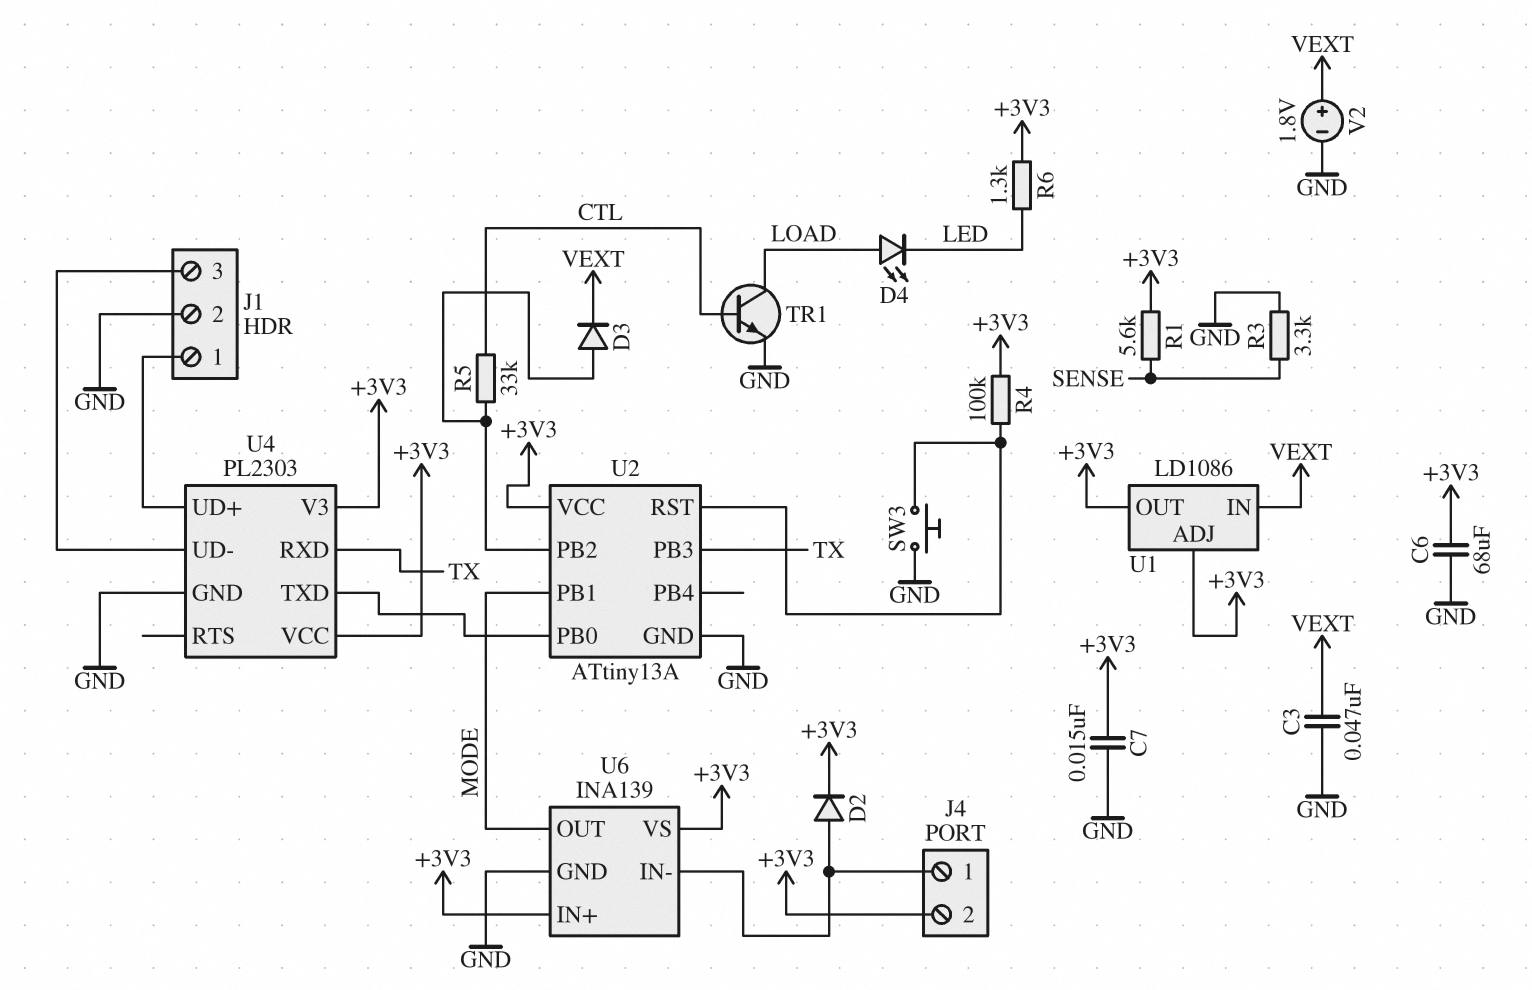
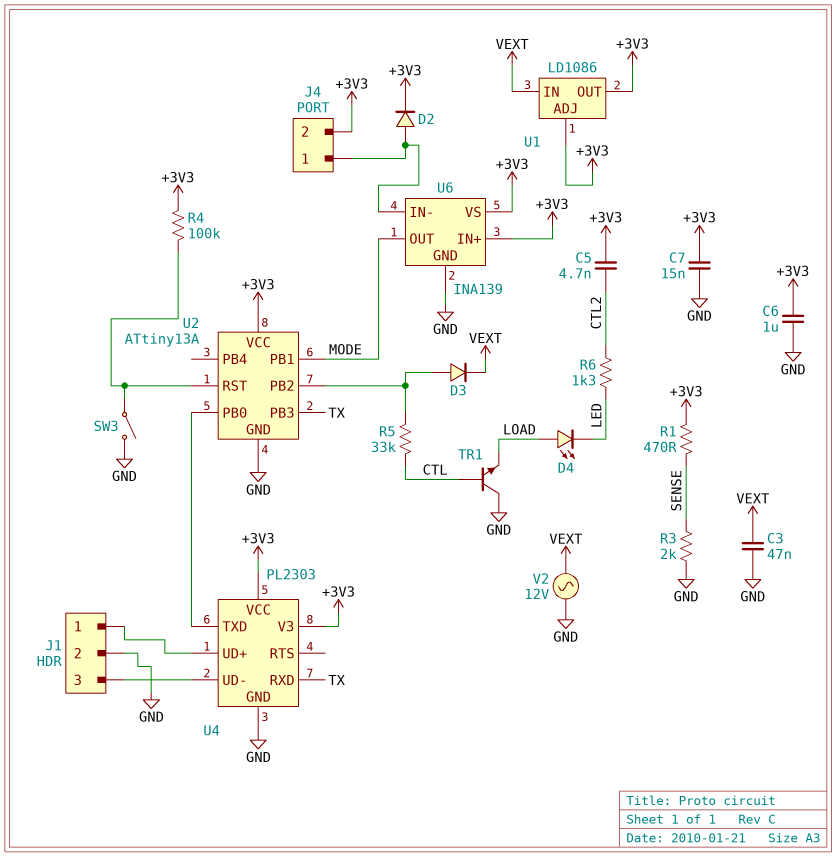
C5: none -> 4.7nF (+3V3, CTL2)
C6: 68uF (+3V3, GND) -> 1uF (+3V3, GND)
R1: 5.6k (+3V3, SENSE) -> 470 (+3V3, SENSE)
R3: 3.3k (GND, SENSE) -> 2k (GND, SENSE)
R6: 1.3k (+3V3, LED) -> 1.3k (CTL2, LED)
SW3: button (GND, U2/RST) -> switch (GND, U2/RST)
TR1: NPN (B CTL, C LOAD, E GND) -> NPN (B CTL, C GND, E LOAD)
V2: 1.8V (plus VEXT, minus GND) -> AC 12V (GND, VEXT)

→ Problem statement
The required output is each line above restated verbatim, with all images omitted.

→ Finished exercise
C5: none -> 4.7nF (+3V3, CTL2)
C6: 68uF (+3V3, GND) -> 1uF (+3V3, GND)
R1: 5.6k (+3V3, SENSE) -> 470 (+3V3, SENSE)
R3: 3.3k (GND, SENSE) -> 2k (GND, SENSE)
R6: 1.3k (+3V3, LED) -> 1.3k (CTL2, LED)
SW3: button (GND, U2/RST) -> switch (GND, U2/RST)
TR1: NPN (B CTL, C LOAD, E GND) -> NPN (B CTL, C GND, E LOAD)
V2: 1.8V (plus VEXT, minus GND) -> AC 12V (GND, VEXT)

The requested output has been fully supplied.